WHAT TO DO:
Within the entries below, find each line containing the word "pink" and copy it.

EXTRACTED DATA:
►

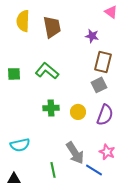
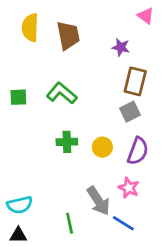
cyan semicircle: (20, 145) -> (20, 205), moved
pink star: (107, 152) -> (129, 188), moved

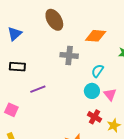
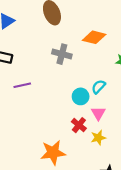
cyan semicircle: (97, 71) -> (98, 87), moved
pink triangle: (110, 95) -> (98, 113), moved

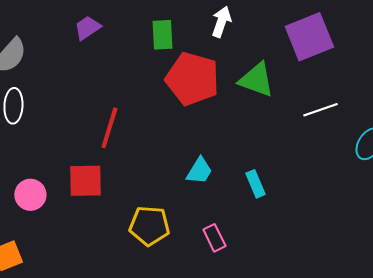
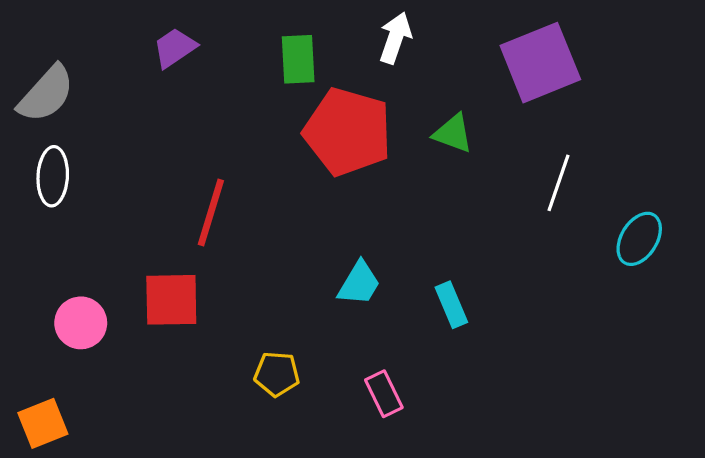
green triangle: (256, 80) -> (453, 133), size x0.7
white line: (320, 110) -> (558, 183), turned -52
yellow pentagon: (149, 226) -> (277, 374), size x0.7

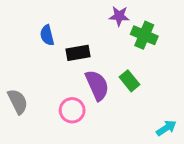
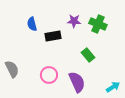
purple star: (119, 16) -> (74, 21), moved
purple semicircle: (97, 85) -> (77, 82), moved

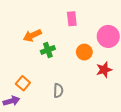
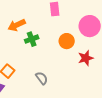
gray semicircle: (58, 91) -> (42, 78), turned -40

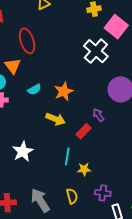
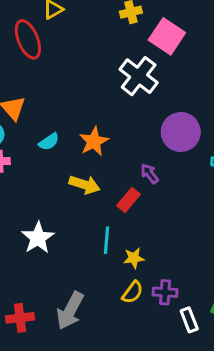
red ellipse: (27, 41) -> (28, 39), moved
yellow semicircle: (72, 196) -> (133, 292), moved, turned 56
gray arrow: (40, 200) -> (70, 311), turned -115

◄
►

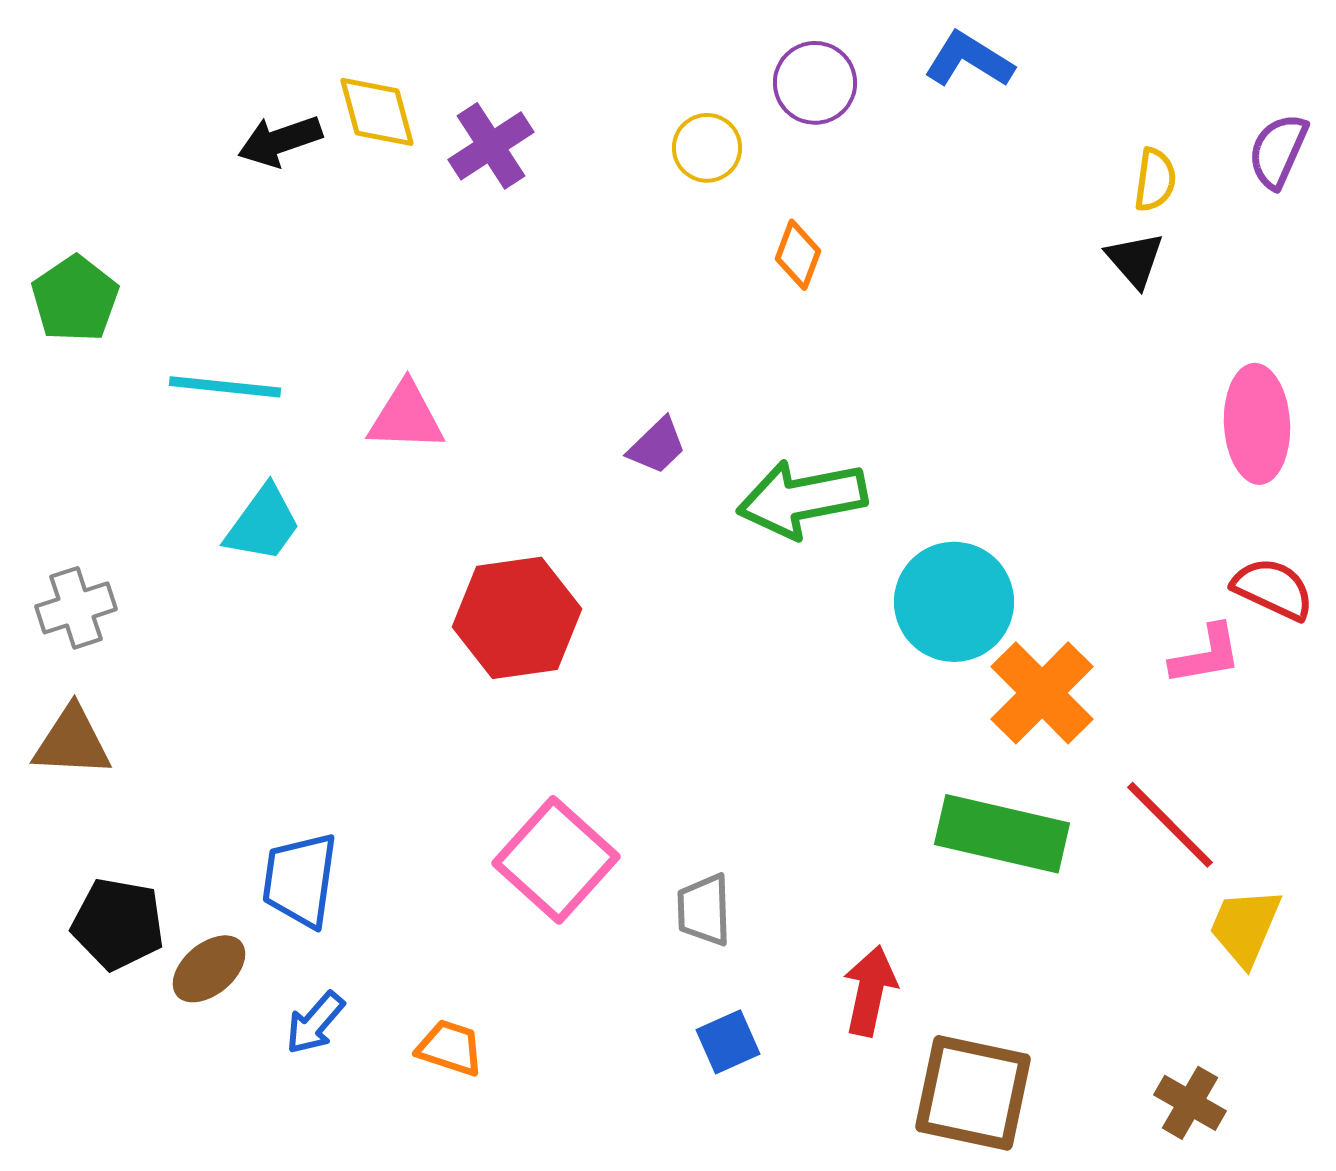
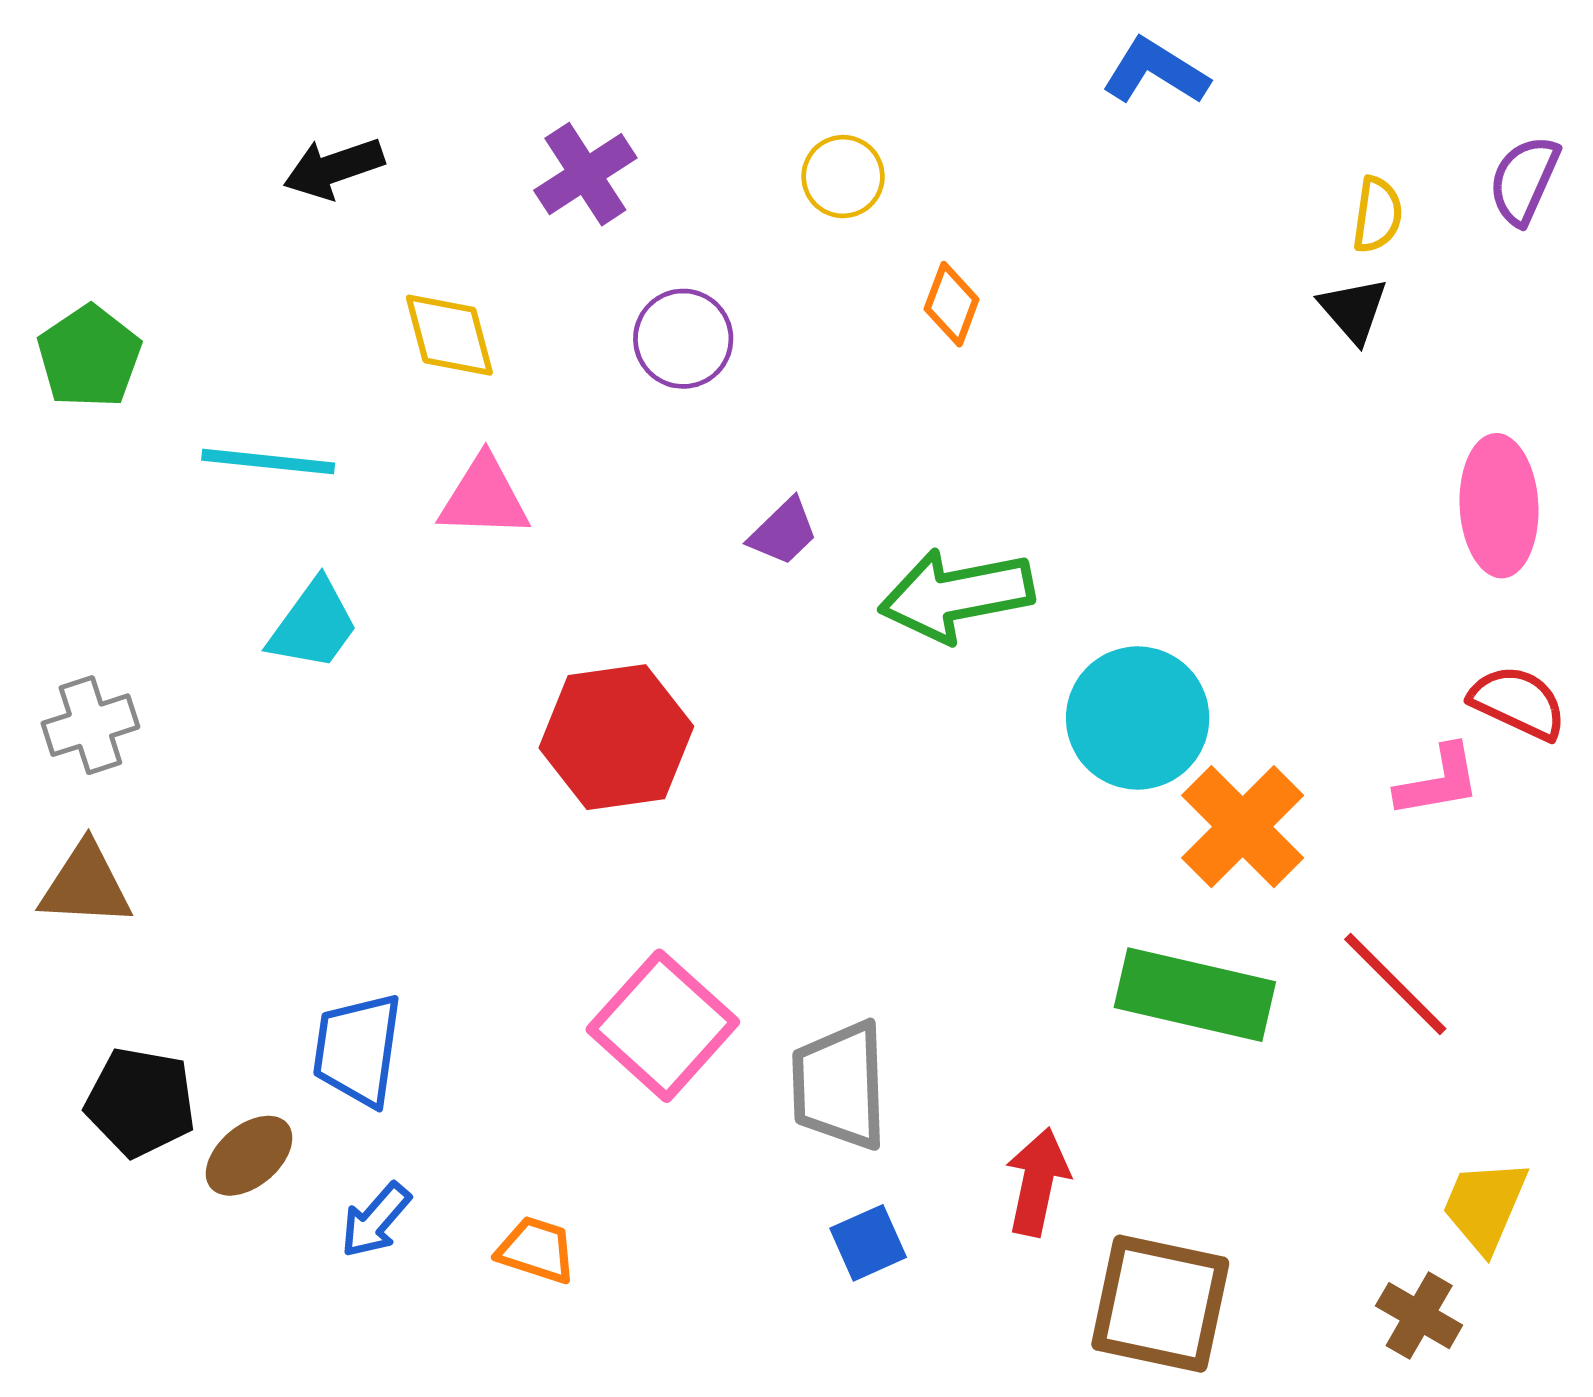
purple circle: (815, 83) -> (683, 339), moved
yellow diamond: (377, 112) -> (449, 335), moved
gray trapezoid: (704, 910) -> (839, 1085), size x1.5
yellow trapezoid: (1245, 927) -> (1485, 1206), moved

◄

FINISHED TASK:
pink star: (107, 152) -> (129, 188), moved
pink triangle: (110, 95) -> (98, 113), moved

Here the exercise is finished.